BEGIN Exercise inputs
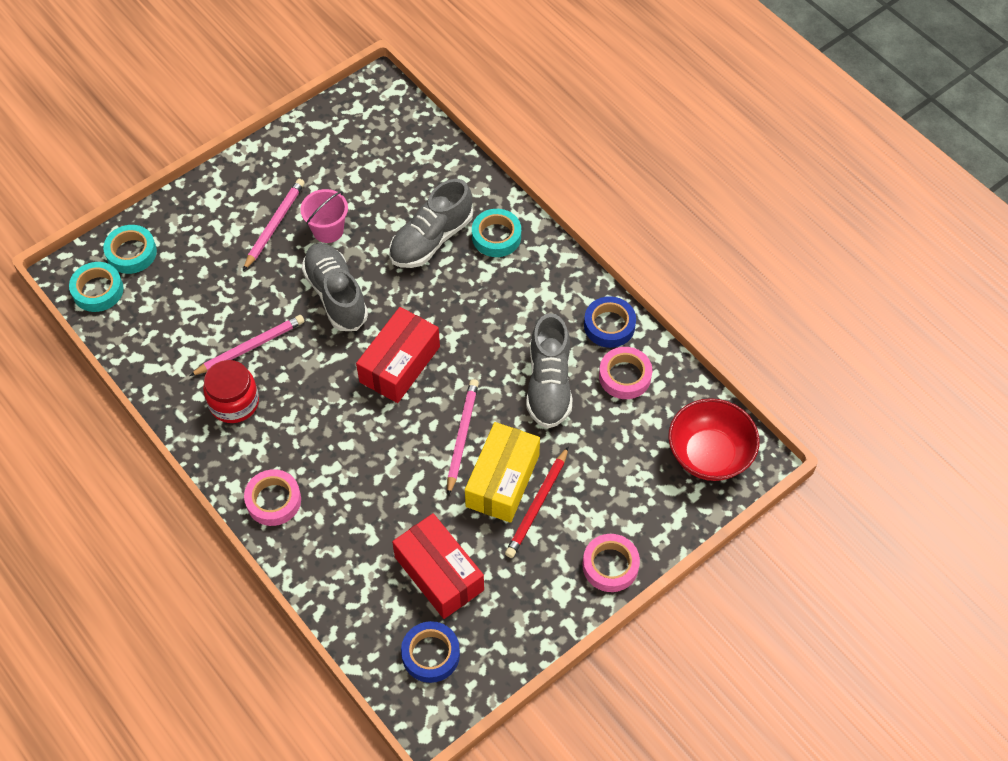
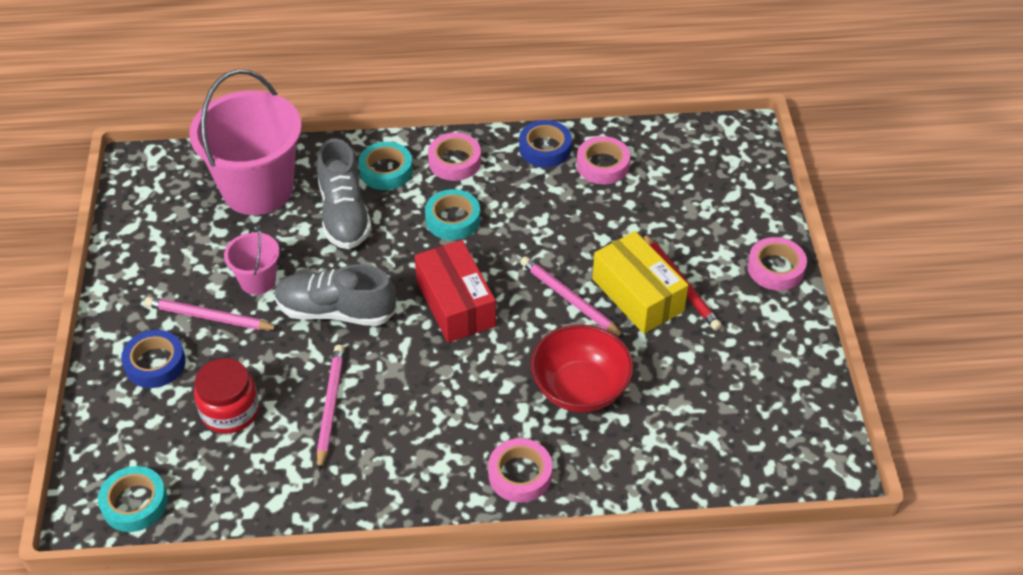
camera: 55 degrees left, 10 degrees down
(131, 253) = (119, 450): turquoise tape -> turquoise tape (452, 219)
(234, 402) = (382, 451): red jar -> red jar (230, 411)
(274, 225) = (209, 317): pink pencil -> pink pencil turned 45 degrees counterclockwise
(412, 171) = (258, 189): none -> pink bucket
(430, 654) = (774, 435): blue tape -> blue tape (155, 363)
(439, 573) = (696, 387): red box -> none
(543, 274) = (454, 161): none -> pink tape
(549, 384) = (568, 215): grey shoe -> none
(709, 454) = (719, 155): red bowl -> red bowl (580, 389)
END Exercise inputs
Filter the entries above down to the lines containing the word "tape".

(131, 253) = (119, 450): turquoise tape -> turquoise tape (452, 219)
(430, 654) = (774, 435): blue tape -> blue tape (155, 363)
(543, 274) = (454, 161): none -> pink tape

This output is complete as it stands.